-- Start MATERIAL FOR THIS EXERCISE --

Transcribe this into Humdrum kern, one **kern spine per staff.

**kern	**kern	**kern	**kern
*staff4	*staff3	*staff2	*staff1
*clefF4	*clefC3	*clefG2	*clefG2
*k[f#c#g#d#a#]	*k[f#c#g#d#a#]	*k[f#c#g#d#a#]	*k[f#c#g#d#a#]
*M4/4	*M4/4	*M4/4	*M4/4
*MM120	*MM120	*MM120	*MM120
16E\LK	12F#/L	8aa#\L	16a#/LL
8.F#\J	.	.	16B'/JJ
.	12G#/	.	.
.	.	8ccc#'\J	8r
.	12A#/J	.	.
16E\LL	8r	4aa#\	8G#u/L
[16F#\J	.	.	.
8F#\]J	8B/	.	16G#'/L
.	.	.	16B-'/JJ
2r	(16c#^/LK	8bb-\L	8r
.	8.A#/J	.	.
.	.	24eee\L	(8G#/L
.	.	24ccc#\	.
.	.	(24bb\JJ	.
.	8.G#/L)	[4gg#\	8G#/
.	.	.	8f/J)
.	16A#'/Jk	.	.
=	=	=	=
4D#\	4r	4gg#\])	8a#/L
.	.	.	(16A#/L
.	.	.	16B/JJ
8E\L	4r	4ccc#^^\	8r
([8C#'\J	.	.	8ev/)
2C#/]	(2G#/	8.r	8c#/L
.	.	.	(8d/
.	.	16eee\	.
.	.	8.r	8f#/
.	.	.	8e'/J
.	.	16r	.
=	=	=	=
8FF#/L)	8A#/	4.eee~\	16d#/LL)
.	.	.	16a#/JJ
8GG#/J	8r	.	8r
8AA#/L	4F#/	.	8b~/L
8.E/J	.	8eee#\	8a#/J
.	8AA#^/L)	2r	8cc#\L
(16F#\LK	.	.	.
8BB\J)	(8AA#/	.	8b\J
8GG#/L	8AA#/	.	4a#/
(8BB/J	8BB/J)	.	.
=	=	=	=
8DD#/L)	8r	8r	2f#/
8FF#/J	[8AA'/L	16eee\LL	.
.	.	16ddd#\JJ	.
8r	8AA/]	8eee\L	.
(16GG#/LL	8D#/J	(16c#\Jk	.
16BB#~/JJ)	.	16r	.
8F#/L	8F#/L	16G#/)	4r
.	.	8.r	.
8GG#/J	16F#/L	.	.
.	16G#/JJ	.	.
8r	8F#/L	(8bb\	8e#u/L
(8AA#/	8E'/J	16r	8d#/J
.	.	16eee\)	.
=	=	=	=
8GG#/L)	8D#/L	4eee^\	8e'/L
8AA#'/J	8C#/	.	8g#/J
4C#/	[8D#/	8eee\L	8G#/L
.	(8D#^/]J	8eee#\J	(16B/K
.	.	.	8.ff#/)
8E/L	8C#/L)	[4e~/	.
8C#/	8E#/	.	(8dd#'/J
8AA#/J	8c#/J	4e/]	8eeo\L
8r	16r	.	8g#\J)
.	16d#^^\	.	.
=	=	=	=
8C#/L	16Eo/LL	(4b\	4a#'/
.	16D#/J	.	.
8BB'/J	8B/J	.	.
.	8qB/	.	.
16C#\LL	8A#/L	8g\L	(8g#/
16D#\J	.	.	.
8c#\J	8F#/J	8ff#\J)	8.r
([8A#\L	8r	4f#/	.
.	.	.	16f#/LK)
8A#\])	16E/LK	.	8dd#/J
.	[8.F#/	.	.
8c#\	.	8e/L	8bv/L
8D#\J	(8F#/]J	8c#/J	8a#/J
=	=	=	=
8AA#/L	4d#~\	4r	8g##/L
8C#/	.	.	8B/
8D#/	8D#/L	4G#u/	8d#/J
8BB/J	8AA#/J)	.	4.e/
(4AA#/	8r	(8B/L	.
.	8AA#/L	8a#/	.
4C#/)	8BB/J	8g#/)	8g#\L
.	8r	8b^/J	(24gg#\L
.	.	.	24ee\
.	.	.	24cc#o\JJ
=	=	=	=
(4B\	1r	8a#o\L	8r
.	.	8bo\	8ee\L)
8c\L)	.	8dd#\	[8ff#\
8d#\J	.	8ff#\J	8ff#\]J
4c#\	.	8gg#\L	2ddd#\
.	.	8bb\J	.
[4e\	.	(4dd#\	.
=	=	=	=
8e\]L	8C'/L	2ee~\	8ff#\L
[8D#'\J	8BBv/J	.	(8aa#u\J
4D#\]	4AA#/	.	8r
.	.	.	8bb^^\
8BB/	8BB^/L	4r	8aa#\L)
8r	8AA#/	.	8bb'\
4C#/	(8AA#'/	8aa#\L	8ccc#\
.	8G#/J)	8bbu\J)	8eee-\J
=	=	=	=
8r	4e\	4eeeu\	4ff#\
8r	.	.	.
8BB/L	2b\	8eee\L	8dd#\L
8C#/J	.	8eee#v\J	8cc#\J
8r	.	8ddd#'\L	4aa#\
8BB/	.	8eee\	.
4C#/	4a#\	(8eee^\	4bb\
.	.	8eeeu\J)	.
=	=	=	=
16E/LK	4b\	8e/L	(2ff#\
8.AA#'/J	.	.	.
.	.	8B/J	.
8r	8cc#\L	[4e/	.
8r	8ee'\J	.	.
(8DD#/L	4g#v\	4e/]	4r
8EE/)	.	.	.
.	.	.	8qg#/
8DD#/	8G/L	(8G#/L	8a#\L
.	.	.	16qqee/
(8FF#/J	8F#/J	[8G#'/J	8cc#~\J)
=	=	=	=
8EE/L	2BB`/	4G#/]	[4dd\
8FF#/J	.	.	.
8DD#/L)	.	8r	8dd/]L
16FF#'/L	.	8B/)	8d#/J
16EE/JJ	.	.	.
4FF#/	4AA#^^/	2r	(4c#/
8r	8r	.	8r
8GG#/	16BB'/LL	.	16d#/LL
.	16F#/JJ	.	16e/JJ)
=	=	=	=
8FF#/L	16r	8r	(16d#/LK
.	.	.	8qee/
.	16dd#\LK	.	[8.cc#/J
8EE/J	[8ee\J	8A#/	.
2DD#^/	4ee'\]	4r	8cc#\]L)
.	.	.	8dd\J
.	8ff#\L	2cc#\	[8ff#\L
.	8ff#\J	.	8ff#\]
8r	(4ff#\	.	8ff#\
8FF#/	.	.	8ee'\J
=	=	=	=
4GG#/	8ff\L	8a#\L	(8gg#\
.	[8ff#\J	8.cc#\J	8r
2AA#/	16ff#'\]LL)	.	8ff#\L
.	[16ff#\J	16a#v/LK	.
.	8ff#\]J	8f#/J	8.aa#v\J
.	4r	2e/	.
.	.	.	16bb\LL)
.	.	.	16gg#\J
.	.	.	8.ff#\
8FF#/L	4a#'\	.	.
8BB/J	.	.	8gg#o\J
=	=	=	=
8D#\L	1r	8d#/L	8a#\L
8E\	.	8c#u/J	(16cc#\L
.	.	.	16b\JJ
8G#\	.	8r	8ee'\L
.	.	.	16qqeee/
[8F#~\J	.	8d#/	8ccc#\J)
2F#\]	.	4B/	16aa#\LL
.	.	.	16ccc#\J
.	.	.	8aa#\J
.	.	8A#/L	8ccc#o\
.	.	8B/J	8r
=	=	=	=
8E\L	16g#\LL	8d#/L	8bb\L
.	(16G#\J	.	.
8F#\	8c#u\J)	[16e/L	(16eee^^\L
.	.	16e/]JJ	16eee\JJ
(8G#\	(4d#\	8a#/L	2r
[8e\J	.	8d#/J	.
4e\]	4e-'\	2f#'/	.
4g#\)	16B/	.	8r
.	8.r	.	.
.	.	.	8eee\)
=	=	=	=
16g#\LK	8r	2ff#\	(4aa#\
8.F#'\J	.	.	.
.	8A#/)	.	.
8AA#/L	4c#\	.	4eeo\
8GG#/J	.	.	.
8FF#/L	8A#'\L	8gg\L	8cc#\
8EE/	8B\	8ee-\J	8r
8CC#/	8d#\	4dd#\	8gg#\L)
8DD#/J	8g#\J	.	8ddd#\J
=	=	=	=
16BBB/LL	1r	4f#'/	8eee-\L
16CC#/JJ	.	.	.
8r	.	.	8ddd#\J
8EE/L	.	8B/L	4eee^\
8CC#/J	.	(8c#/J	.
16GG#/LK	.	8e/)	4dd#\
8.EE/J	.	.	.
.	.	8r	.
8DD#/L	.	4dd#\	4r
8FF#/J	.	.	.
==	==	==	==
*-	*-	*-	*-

-- End MATERIAL FOR THIS EXERCISE --

Pull out each line above that contains the string "kern", treating uppercase and lowercase letters as different.

Transcribe this into Humdrum kern, one **kern spine per staff.
**kern	**kern	**kern	**kern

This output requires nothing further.